— START Records provided —

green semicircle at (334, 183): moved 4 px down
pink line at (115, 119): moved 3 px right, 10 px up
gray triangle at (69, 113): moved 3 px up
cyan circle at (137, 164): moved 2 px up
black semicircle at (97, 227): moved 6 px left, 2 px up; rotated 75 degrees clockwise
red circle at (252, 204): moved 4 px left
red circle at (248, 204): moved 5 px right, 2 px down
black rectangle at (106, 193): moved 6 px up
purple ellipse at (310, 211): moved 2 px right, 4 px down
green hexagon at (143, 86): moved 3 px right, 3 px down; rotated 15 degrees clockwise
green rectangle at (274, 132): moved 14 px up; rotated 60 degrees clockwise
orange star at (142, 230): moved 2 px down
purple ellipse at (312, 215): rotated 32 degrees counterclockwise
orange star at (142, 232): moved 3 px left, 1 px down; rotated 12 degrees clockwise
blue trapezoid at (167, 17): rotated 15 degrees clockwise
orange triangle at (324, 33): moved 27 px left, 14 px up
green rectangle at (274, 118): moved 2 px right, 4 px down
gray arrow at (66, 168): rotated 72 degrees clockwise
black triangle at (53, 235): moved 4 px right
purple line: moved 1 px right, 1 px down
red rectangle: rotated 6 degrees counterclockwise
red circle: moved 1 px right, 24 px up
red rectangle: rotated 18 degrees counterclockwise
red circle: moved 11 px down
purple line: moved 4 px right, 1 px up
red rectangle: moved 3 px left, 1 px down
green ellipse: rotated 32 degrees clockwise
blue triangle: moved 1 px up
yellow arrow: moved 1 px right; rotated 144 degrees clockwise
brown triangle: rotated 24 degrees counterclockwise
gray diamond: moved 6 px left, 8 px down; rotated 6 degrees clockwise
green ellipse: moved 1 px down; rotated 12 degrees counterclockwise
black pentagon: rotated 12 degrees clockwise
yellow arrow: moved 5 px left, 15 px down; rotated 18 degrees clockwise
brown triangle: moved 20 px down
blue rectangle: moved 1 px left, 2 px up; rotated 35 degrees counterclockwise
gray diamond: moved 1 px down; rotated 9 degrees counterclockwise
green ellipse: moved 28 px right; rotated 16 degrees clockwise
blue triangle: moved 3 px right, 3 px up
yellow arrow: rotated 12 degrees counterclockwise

— END Records provided —

### What you will do
Can you print all of the items above again, word for word and in the same order?

### Solution below
green semicircle at (334, 183): moved 4 px down
pink line at (115, 119): moved 3 px right, 10 px up
gray triangle at (69, 113): moved 3 px up
cyan circle at (137, 164): moved 2 px up
black semicircle at (97, 227): moved 6 px left, 2 px up; rotated 75 degrees clockwise
red circle at (252, 204): moved 4 px left
red circle at (248, 204): moved 5 px right, 2 px down
black rectangle at (106, 193): moved 6 px up
purple ellipse at (310, 211): moved 2 px right, 4 px down
green hexagon at (143, 86): moved 3 px right, 3 px down; rotated 15 degrees clockwise
green rectangle at (274, 132): moved 14 px up; rotated 60 degrees clockwise
orange star at (142, 230): moved 2 px down
purple ellipse at (312, 215): rotated 32 degrees counterclockwise
orange star at (142, 232): moved 3 px left, 1 px down; rotated 12 degrees clockwise
blue trapezoid at (167, 17): rotated 15 degrees clockwise
orange triangle at (324, 33): moved 27 px left, 14 px up
green rectangle at (274, 118): moved 2 px right, 4 px down
gray arrow at (66, 168): rotated 72 degrees clockwise
black triangle at (53, 235): moved 4 px right
purple line: moved 1 px right, 1 px down
red rectangle: rotated 6 degrees counterclockwise
red circle: moved 1 px right, 24 px up
red rectangle: rotated 18 degrees counterclockwise
red circle: moved 11 px down
purple line: moved 4 px right, 1 px up
red rectangle: moved 3 px left, 1 px down
green ellipse: rotated 32 degrees clockwise
blue triangle: moved 1 px up
yellow arrow: moved 1 px right; rotated 144 degrees clockwise
brown triangle: rotated 24 degrees counterclockwise
gray diamond: moved 6 px left, 8 px down; rotated 6 degrees clockwise
green ellipse: moved 1 px down; rotated 12 degrees counterclockwise
black pentagon: rotated 12 degrees clockwise
yellow arrow: moved 5 px left, 15 px down; rotated 18 degrees clockwise
brown triangle: moved 20 px down
blue rectangle: moved 1 px left, 2 px up; rotated 35 degrees counterclockwise
gray diamond: moved 1 px down; rotated 9 degrees counterclockwise
green ellipse: moved 28 px right; rotated 16 degrees clockwise
blue triangle: moved 3 px right, 3 px up
yellow arrow: rotated 12 degrees counterclockwise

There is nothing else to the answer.